(Structured diff data)
------

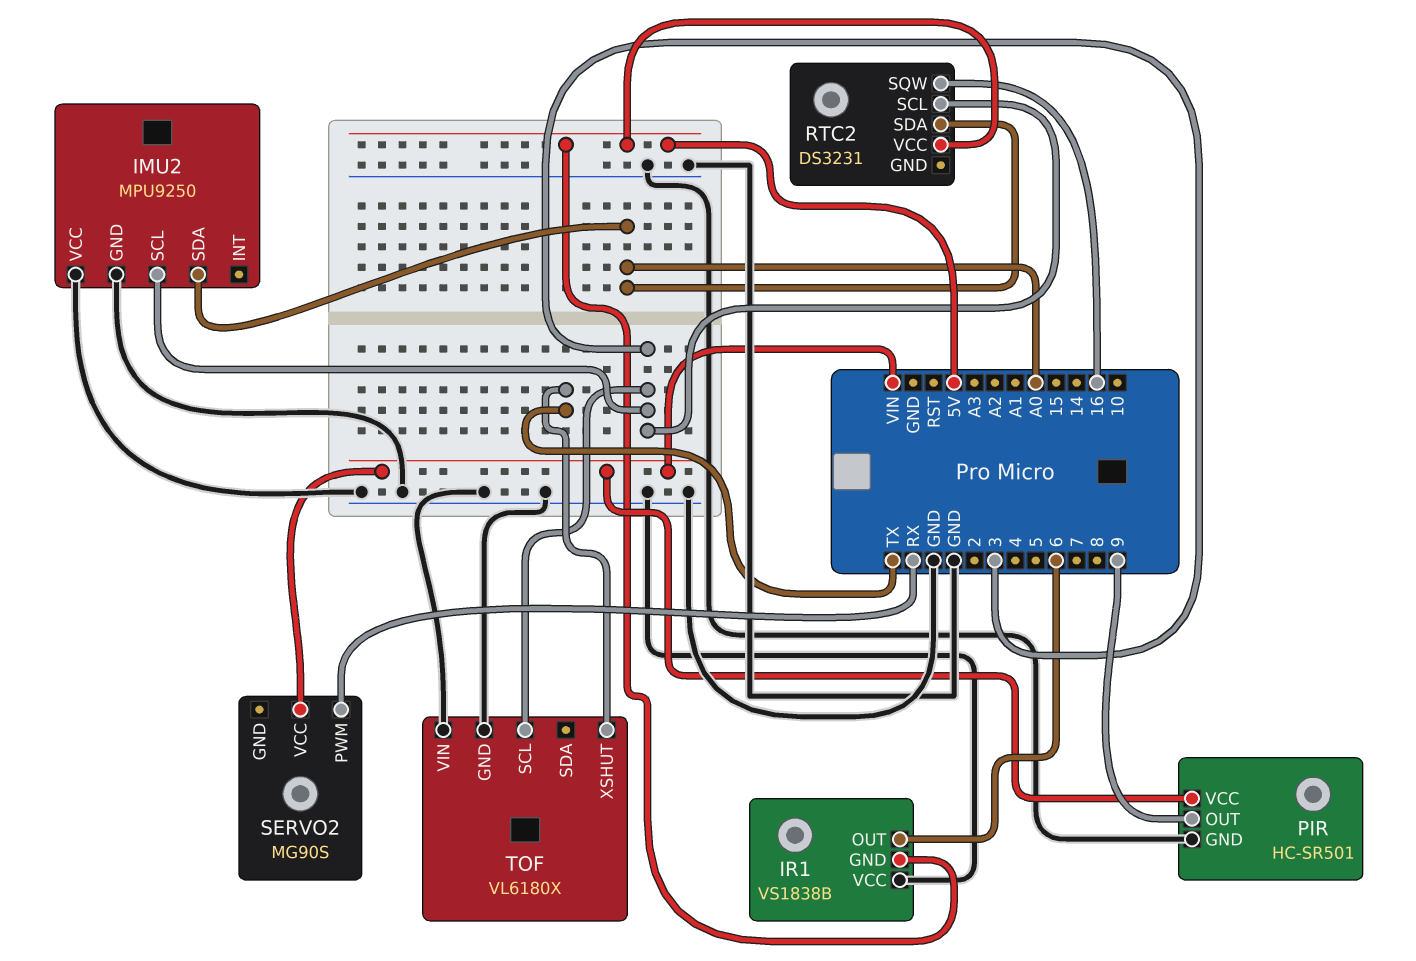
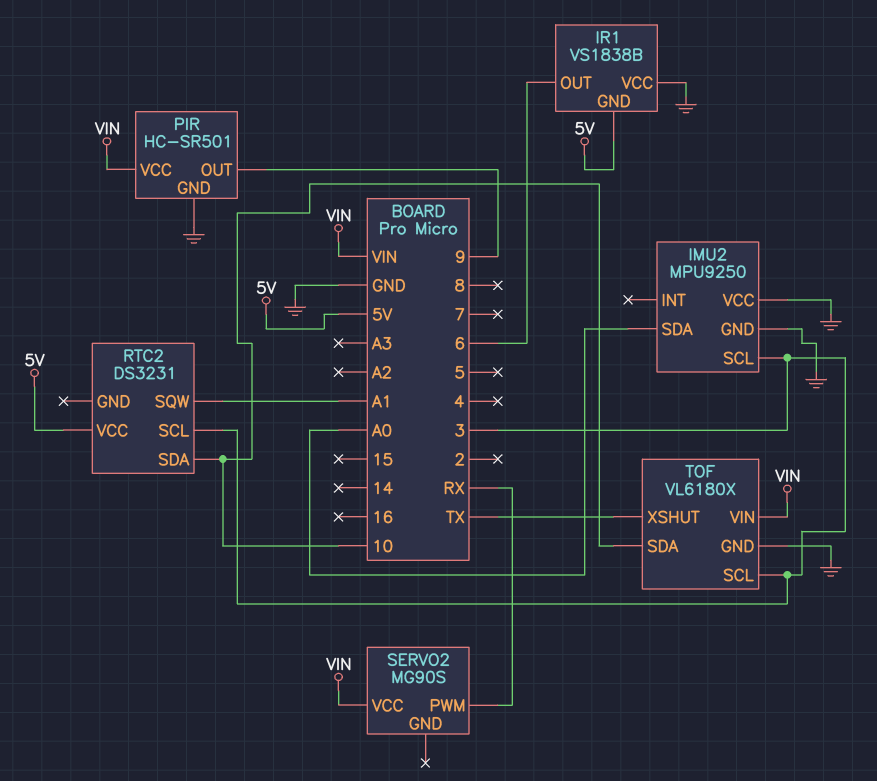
RTC2 pin SDA: A0 -> 10
RTC2 pin SQW: 16 -> A1
TOF pin SDA: none -> 10
TOF pin VIN: GND -> VIN

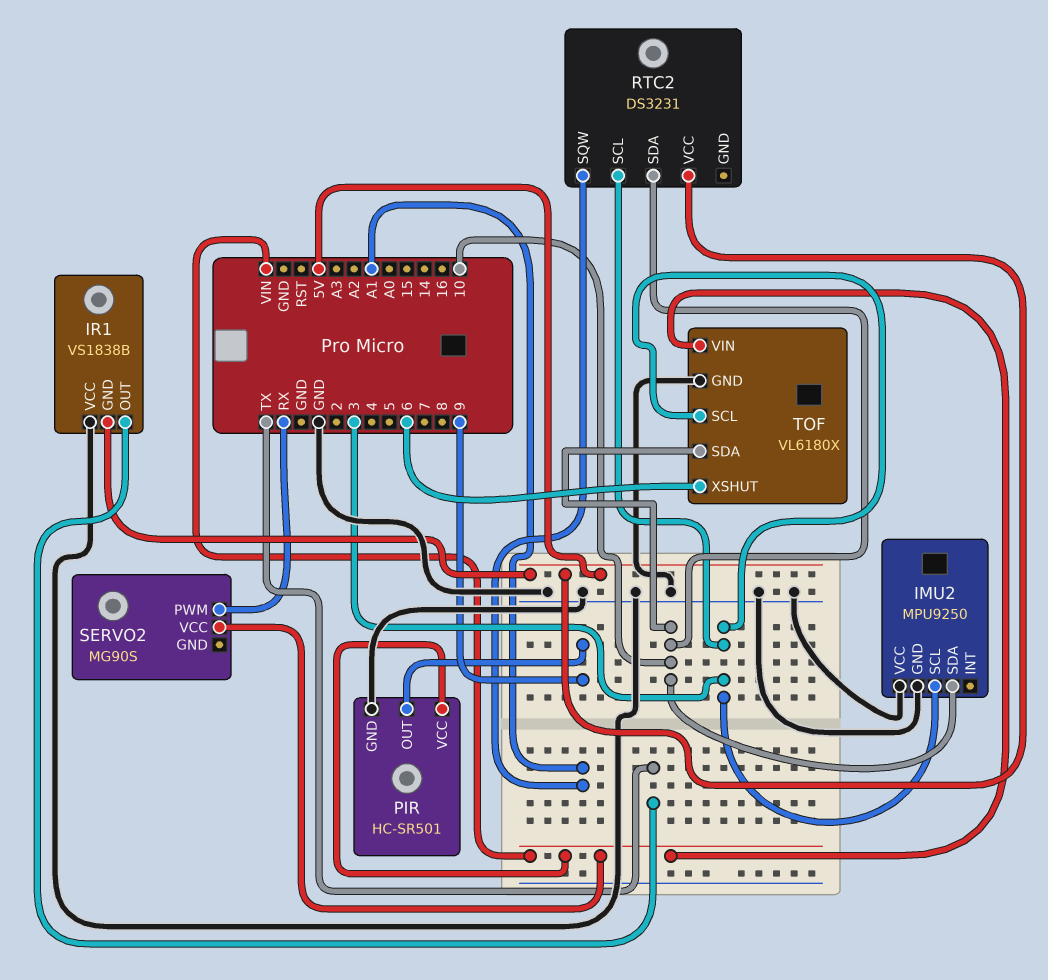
IMU2 pin SDA: A0 -> 10
IR1 pin OUT: 6 -> TX
TOF pin XSHUT: TX -> 6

------

Brief: Please print all the entries exactly as written, but drop the pictures.

Response:
RTC2 pin SDA: A0 -> 10
RTC2 pin SQW: 16 -> A1
TOF pin SDA: none -> 10
TOF pin VIN: GND -> VIN

IMU2 pin SDA: A0 -> 10
IR1 pin OUT: 6 -> TX
TOF pin XSHUT: TX -> 6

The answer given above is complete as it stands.